● **PROBLEM TO WORK ON**: Look below for the line containing "(407, 276) = (482, 164): pink key -> blue key". Reproduce it and every line after it exactly, and nothing more.

Records from a dataset:
────────────────────

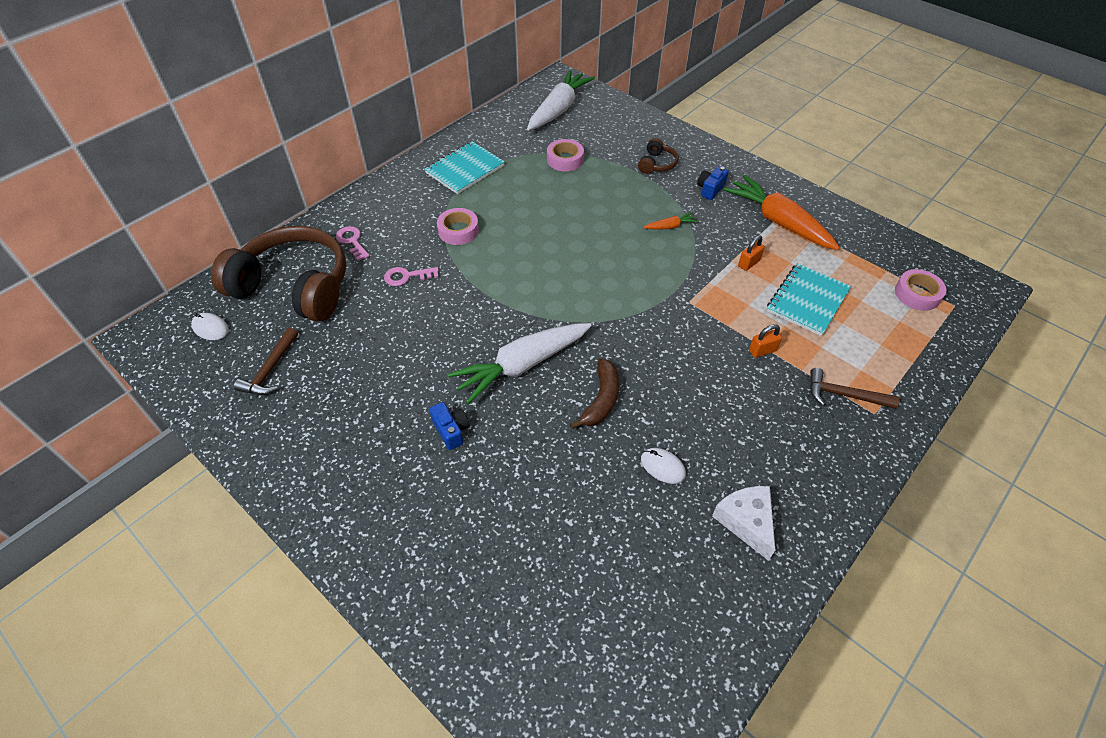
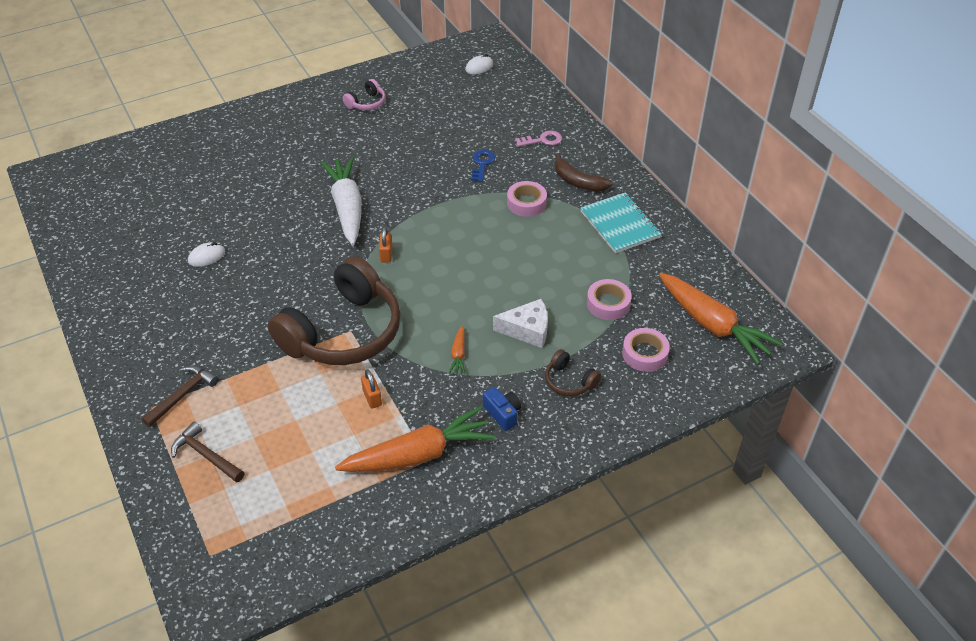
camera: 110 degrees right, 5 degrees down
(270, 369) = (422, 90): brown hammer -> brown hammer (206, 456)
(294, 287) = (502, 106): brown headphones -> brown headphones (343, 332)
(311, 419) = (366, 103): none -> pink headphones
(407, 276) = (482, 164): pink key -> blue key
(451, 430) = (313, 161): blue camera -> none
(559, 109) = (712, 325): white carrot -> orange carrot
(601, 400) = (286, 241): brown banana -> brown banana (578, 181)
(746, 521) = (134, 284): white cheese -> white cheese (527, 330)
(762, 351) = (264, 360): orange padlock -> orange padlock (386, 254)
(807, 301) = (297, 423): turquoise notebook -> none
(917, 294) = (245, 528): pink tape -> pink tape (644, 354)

────────────────────

● **WRITTEN RESPONSE**:
(407, 276) = (482, 164): pink key -> blue key
(451, 430) = (313, 161): blue camera -> none
(559, 109) = (712, 325): white carrot -> orange carrot
(601, 400) = (286, 241): brown banana -> brown banana (578, 181)
(746, 521) = (134, 284): white cheese -> white cheese (527, 330)
(762, 351) = (264, 360): orange padlock -> orange padlock (386, 254)
(807, 301) = (297, 423): turquoise notebook -> none
(917, 294) = (245, 528): pink tape -> pink tape (644, 354)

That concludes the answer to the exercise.